_Assignment_:
Extract the lines from the first line of the records below through the line containing "BZ1: buzzer 3V", inclusive, and reproduce them exactly as written.

_Provided information_:
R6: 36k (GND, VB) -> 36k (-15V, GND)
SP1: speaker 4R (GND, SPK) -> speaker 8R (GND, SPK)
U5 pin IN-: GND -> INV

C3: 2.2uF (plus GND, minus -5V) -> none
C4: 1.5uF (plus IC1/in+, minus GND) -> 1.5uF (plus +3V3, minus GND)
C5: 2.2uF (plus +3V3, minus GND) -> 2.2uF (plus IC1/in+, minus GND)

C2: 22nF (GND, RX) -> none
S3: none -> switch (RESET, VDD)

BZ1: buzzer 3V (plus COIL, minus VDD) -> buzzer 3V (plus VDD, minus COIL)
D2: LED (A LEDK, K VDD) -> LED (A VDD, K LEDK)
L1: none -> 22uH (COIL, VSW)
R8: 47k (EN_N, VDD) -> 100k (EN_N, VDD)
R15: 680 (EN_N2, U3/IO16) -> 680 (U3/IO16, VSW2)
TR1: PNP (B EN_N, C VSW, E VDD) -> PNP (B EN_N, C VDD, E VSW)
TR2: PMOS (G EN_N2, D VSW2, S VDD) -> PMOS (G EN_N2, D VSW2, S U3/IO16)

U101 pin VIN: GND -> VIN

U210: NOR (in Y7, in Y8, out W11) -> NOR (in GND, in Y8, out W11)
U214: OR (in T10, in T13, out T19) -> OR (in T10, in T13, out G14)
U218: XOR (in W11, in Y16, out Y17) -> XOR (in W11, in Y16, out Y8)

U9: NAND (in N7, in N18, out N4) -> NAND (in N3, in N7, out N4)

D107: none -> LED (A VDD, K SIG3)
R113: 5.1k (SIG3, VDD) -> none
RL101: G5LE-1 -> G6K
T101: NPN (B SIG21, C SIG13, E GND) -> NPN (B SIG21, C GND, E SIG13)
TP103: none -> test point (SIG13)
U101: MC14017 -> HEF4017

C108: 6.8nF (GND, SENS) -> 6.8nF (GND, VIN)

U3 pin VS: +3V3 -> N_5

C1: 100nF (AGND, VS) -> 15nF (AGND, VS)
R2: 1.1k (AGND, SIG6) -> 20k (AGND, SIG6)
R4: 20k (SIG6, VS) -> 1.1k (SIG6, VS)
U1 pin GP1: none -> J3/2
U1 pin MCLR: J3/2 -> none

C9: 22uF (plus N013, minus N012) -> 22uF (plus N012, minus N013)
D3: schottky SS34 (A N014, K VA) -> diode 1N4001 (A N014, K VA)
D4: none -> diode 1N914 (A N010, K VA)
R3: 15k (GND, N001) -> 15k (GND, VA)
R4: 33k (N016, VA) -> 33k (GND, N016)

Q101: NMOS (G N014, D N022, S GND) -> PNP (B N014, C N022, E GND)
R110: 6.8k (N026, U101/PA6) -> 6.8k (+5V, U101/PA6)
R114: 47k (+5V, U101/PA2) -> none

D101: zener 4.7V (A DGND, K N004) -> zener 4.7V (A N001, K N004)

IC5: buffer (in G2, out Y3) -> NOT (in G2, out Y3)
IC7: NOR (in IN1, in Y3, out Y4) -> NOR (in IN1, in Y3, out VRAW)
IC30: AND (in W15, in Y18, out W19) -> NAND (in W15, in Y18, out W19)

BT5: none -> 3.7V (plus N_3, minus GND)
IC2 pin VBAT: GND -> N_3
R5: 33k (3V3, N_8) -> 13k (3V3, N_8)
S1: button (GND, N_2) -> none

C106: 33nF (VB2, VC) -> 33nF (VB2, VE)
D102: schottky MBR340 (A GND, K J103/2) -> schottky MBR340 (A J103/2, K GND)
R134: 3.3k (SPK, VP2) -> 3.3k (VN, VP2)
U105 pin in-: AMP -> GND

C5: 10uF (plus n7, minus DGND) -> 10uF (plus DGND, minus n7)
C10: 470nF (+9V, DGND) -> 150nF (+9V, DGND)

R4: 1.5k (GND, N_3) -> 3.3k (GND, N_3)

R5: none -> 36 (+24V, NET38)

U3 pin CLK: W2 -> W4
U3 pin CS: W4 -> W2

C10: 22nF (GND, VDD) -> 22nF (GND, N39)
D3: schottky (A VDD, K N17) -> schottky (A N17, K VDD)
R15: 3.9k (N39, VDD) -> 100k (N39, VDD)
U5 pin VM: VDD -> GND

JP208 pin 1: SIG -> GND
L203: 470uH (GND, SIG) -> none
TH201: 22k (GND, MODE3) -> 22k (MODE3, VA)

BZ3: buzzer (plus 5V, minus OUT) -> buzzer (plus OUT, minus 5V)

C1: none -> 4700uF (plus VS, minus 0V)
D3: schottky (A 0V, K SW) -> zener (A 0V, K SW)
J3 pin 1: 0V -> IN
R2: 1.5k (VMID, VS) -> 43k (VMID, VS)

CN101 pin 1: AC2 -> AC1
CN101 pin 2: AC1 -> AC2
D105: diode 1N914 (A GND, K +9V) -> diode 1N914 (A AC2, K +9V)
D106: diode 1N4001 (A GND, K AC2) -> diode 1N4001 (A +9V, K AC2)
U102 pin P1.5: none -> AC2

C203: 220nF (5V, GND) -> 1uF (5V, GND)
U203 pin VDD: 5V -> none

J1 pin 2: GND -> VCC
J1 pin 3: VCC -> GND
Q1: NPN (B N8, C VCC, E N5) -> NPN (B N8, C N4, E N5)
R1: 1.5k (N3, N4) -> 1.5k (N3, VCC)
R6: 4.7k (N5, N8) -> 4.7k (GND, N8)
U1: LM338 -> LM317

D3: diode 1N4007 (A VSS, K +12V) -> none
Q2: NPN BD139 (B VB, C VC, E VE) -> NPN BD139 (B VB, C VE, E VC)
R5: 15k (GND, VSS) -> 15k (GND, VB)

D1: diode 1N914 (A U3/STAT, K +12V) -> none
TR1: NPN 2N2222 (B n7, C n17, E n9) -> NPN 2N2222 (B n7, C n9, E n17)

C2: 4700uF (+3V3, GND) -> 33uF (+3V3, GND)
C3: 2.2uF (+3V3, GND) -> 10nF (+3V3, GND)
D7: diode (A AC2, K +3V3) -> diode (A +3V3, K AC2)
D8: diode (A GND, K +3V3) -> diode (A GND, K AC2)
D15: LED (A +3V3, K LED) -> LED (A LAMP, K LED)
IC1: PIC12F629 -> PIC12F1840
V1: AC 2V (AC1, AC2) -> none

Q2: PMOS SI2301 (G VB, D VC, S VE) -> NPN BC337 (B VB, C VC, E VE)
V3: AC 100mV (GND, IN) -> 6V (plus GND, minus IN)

_Solution to the exercise_:
R6: 36k (GND, VB) -> 36k (-15V, GND)
SP1: speaker 4R (GND, SPK) -> speaker 8R (GND, SPK)
U5 pin IN-: GND -> INV

C3: 2.2uF (plus GND, minus -5V) -> none
C4: 1.5uF (plus IC1/in+, minus GND) -> 1.5uF (plus +3V3, minus GND)
C5: 2.2uF (plus +3V3, minus GND) -> 2.2uF (plus IC1/in+, minus GND)

C2: 22nF (GND, RX) -> none
S3: none -> switch (RESET, VDD)

BZ1: buzzer 3V (plus COIL, minus VDD) -> buzzer 3V (plus VDD, minus COIL)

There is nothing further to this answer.